• **Recorded information**:
----

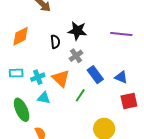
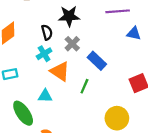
cyan cross: (38, 77) -> (44, 54), moved
blue triangle: (121, 77) -> (134, 33), moved

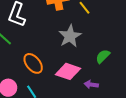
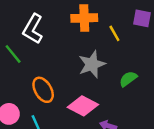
green semicircle: (103, 56) -> (128, 79), moved

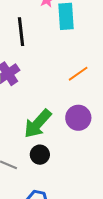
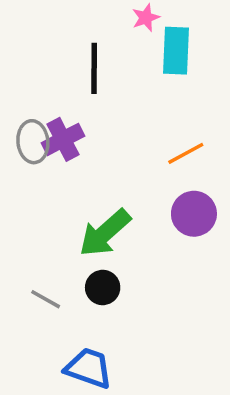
purple circle: (78, 118) -> (194, 214), moved

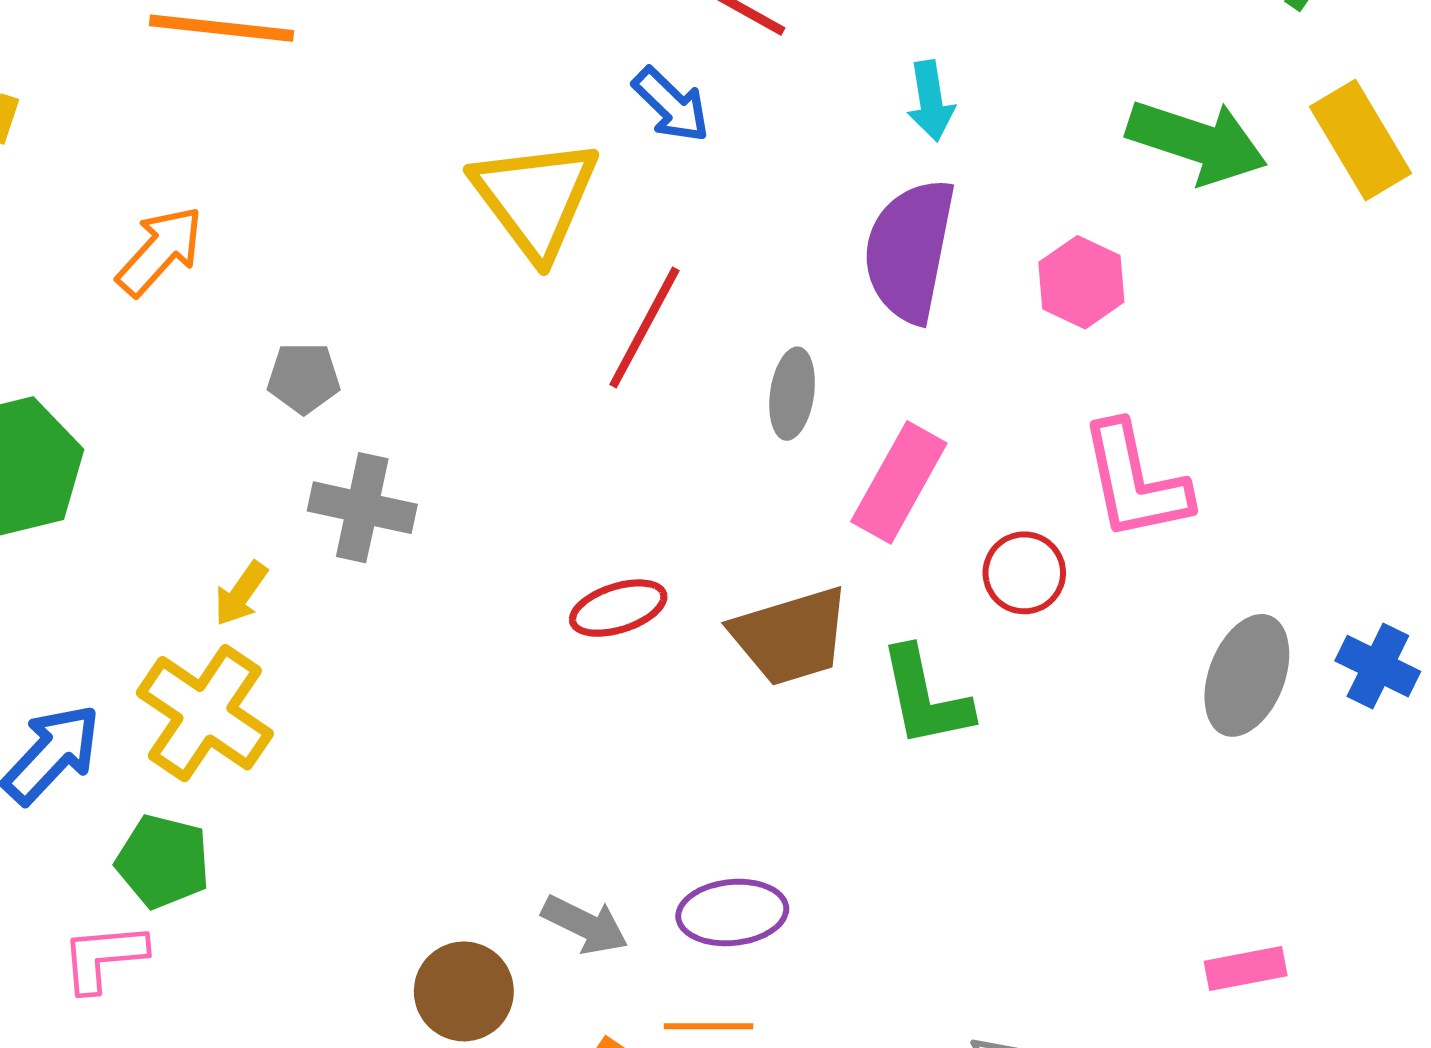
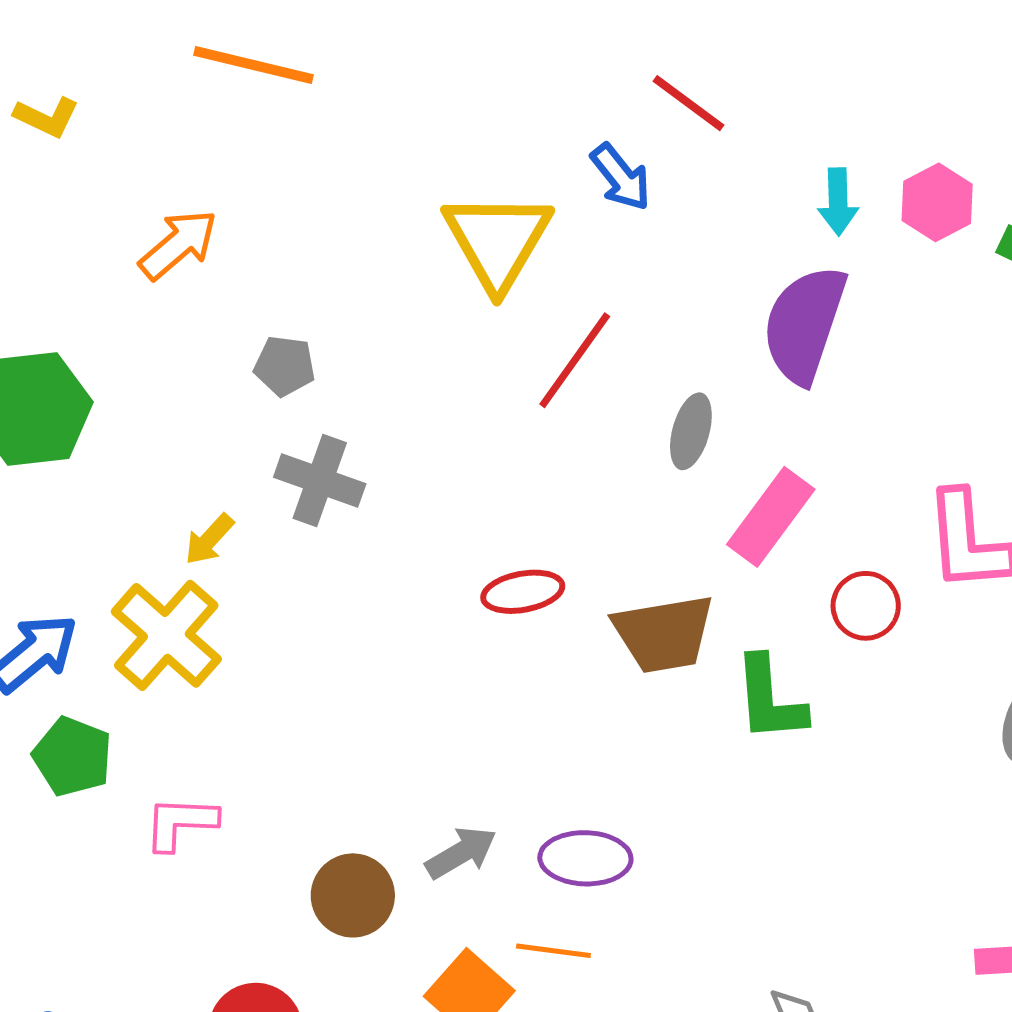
pink hexagon: (1081, 282) -> (937, 202), moved
green pentagon: (163, 861) -> (73, 757), moved
gray arrow: (585, 925) -> (461, 853), turned -64
pink L-shape: (104, 957) -> (181, 823), moved

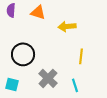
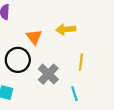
orange triangle: (38, 12) -> (34, 37), moved, turned 35
gray cross: (48, 78) -> (48, 74), moved

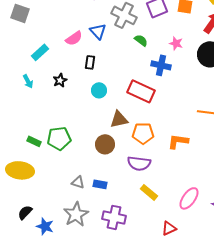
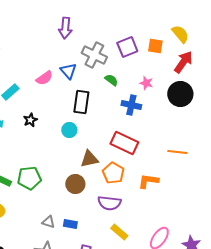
black rectangle: (90, 62) -> (81, 102), moved, size x1.6
red rectangle: (141, 91) -> (124, 143), moved
orange pentagon: (143, 133) -> (113, 173), turned 30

----

Every line from the one with "gray cross: (48, 78) -> (48, 74), moved" through the end of the records is to be reproduced exactly, and the pictures are to be left out.

gray cross: (48, 78) -> (48, 74), moved

black rectangle: (90, 62) -> (81, 102), moved, size x1.6
red rectangle: (141, 91) -> (124, 143), moved
orange pentagon: (143, 133) -> (113, 173), turned 30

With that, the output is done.